Exercise —
Would you copy exactly the lines in the data below from the one that has "none -> orange brick E6 level 1" through the one that has "none -> black brick B7:D7 level 3", dropping any pictures?

++++

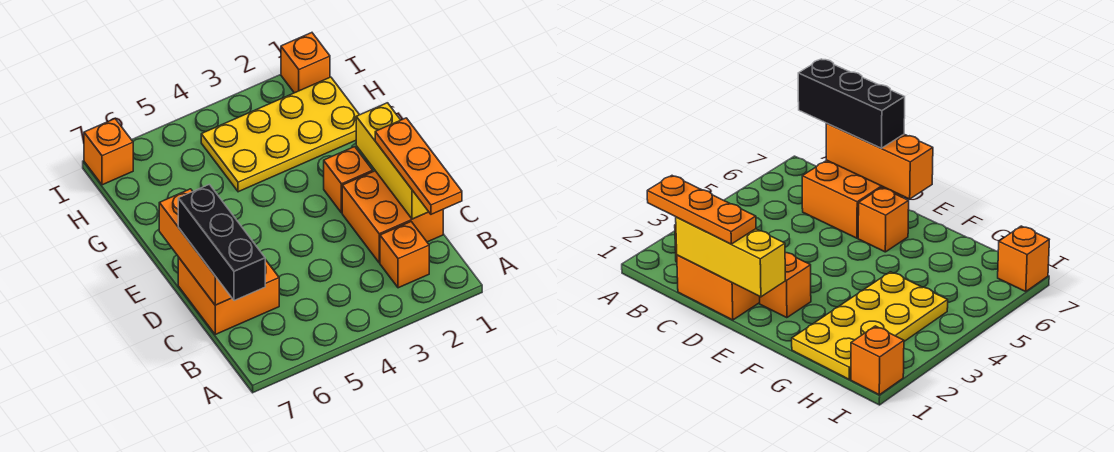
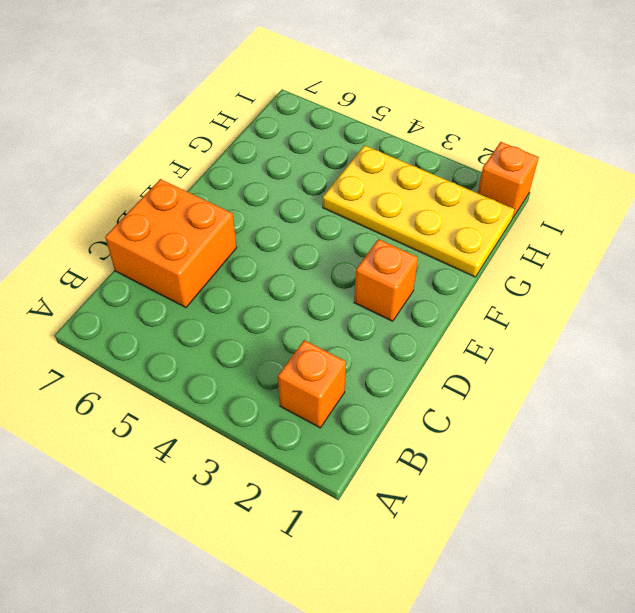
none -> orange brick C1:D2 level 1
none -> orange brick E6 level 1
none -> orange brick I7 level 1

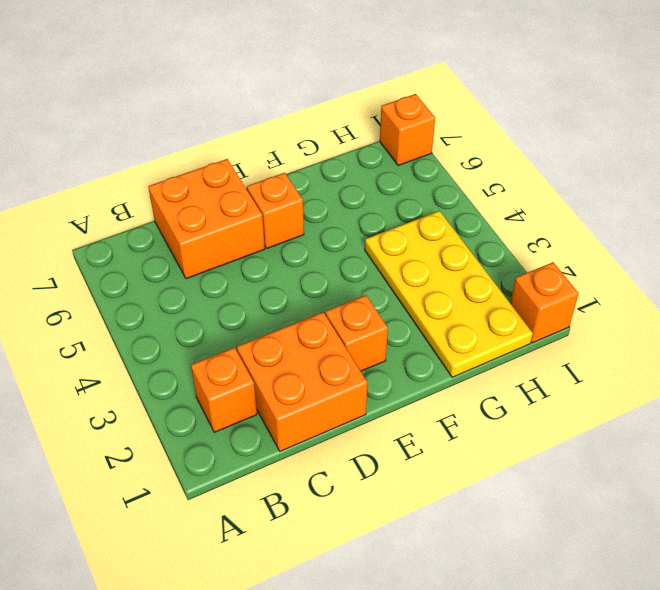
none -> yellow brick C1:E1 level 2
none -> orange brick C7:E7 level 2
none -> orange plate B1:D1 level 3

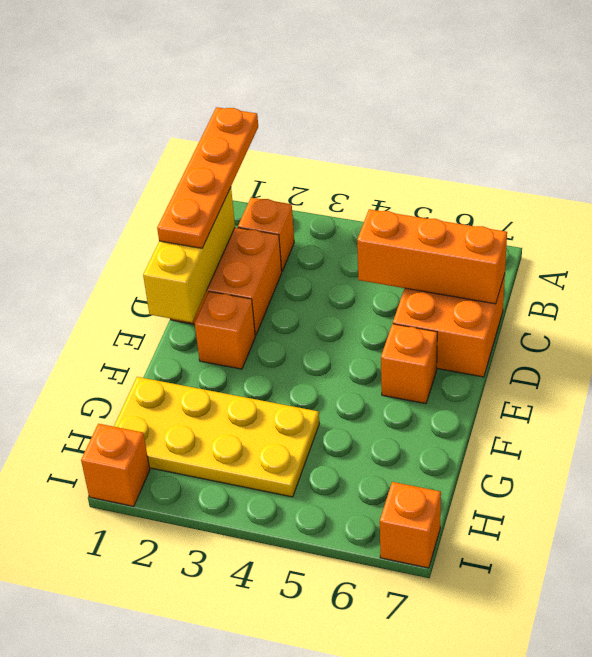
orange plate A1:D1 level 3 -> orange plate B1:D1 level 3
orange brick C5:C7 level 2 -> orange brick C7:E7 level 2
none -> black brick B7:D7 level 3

++++

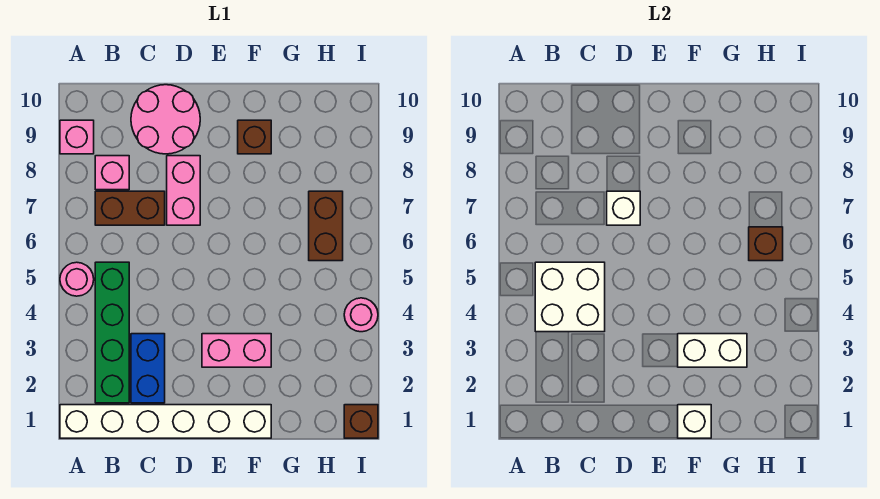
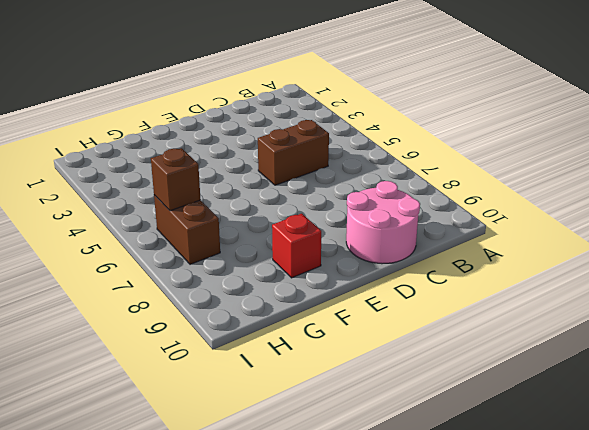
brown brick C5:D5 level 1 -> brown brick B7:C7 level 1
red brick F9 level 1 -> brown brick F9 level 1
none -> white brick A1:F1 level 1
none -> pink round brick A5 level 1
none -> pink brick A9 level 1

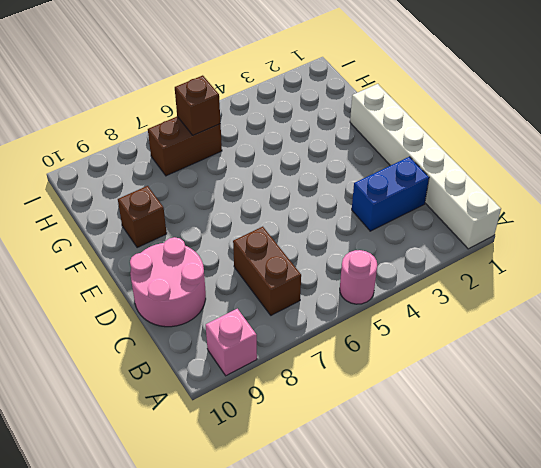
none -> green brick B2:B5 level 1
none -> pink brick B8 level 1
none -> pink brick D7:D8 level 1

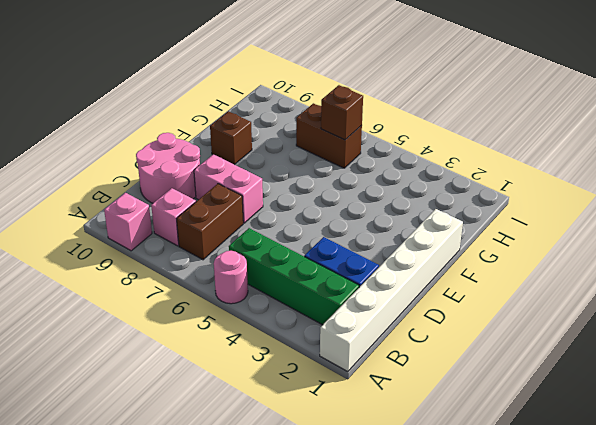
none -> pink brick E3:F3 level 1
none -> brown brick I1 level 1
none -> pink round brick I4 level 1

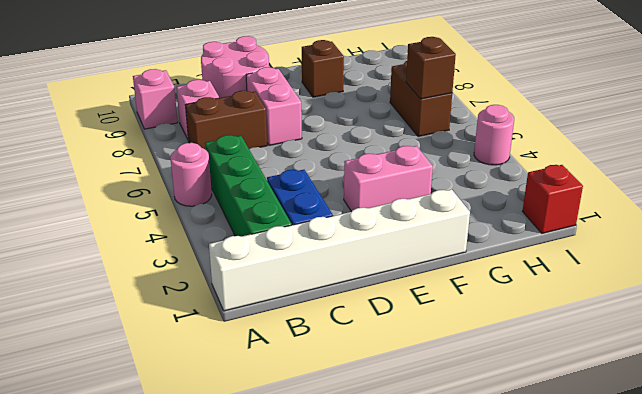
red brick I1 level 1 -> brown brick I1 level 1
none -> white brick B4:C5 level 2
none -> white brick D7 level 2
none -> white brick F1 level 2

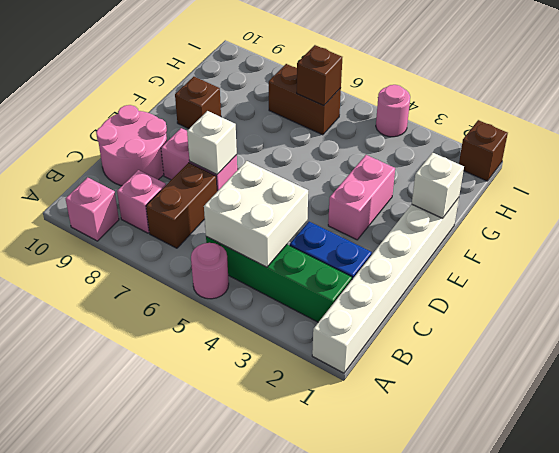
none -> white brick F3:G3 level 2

++++

Answer to this task —
none -> orange brick E6 level 1
none -> orange brick I7 level 1

none -> yellow brick C1:E1 level 2
none -> orange brick C7:E7 level 2
none -> orange plate B1:D1 level 3

orange plate A1:D1 level 3 -> orange plate B1:D1 level 3
orange brick C5:C7 level 2 -> orange brick C7:E7 level 2
none -> black brick B7:D7 level 3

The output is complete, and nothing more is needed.